● SET PROBLEM
Gather every line in the entries below that contains the string "with", and copy each of those lines in full.

● STORED ROWS
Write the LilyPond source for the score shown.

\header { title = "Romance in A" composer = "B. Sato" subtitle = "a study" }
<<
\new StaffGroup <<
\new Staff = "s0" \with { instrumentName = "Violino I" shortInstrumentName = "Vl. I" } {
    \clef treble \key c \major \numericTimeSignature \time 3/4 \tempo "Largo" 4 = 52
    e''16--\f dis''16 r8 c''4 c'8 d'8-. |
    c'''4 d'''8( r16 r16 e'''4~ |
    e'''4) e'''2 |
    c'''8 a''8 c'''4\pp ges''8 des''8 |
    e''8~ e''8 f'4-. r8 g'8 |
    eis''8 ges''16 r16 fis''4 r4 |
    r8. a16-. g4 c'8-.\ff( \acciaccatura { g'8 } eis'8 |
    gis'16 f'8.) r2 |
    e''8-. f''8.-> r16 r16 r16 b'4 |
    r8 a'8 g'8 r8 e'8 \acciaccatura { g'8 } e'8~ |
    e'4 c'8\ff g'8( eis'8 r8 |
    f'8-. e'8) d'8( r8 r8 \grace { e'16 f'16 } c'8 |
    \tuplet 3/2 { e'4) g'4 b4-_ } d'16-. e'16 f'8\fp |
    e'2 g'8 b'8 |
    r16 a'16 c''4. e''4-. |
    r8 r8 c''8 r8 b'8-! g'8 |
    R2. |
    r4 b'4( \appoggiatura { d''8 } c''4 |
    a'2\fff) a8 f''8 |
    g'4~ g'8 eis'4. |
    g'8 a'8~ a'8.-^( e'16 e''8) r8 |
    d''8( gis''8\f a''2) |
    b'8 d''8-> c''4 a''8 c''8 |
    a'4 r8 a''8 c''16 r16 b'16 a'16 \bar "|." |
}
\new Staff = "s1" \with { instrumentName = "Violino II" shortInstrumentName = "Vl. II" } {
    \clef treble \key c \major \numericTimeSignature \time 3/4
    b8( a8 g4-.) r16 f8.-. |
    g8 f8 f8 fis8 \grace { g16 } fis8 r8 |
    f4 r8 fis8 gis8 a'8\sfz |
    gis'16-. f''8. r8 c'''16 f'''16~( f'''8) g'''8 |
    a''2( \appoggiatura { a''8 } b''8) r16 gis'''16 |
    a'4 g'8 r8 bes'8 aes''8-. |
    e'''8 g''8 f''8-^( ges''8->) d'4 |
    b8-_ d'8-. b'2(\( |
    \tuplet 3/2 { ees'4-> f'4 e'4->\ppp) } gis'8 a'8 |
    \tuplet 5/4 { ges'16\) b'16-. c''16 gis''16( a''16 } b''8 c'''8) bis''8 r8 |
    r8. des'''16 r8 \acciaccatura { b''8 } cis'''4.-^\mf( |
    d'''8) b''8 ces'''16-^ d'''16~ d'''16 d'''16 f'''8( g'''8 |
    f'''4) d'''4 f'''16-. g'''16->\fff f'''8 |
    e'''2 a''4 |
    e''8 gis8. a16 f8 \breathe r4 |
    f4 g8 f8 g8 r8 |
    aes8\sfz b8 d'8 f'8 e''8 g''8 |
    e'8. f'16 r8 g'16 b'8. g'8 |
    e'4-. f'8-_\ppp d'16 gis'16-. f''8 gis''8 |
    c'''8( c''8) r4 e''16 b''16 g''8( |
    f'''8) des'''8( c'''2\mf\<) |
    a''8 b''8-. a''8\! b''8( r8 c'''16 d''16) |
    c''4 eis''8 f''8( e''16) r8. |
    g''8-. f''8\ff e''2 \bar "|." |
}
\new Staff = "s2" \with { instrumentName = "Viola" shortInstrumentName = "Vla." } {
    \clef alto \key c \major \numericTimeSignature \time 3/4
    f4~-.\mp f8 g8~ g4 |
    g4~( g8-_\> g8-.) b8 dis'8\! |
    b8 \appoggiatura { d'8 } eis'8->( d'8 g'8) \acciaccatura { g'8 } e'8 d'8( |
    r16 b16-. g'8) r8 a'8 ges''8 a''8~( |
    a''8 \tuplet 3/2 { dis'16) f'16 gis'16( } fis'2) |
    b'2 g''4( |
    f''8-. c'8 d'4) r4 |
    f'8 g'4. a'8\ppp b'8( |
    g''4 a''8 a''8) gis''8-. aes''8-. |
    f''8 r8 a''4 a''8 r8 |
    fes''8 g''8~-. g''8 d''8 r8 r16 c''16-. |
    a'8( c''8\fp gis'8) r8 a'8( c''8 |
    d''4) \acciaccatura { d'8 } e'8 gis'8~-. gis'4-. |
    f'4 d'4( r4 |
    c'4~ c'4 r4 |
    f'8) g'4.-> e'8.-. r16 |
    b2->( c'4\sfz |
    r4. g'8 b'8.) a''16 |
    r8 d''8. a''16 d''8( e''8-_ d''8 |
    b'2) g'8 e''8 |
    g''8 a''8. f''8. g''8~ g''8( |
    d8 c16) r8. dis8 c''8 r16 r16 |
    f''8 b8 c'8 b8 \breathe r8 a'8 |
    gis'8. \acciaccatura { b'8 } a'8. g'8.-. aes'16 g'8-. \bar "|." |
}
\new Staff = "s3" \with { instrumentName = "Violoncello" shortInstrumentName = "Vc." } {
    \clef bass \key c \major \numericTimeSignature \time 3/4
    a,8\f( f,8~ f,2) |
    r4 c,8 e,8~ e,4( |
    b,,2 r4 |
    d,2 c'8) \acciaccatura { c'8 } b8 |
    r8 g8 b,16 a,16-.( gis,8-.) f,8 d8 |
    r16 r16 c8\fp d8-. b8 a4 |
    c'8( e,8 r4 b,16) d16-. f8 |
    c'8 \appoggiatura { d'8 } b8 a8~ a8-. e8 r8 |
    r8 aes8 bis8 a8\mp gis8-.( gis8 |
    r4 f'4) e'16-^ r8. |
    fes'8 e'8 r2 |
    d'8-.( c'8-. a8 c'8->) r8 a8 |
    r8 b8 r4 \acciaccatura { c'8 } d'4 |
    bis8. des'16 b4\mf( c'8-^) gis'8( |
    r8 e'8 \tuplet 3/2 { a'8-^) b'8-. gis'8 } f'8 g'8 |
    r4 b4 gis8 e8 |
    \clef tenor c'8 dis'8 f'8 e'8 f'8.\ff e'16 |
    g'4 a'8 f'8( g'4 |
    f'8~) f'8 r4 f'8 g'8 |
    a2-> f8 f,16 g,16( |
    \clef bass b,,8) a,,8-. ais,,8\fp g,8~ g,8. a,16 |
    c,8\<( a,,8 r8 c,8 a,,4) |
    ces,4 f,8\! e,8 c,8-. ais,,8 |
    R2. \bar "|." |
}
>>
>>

● SOLVED PROBLEM
\new Staff = "s0" \with { instrumentName = "Violino I" shortInstrumentName = "Vl. I" } {
\new Staff = "s1" \with { instrumentName = "Violino II" shortInstrumentName = "Vl. II" } {
\new Staff = "s2" \with { instrumentName = "Viola" shortInstrumentName = "Vla." } {
\new Staff = "s3" \with { instrumentName = "Violoncello" shortInstrumentName = "Vc." } {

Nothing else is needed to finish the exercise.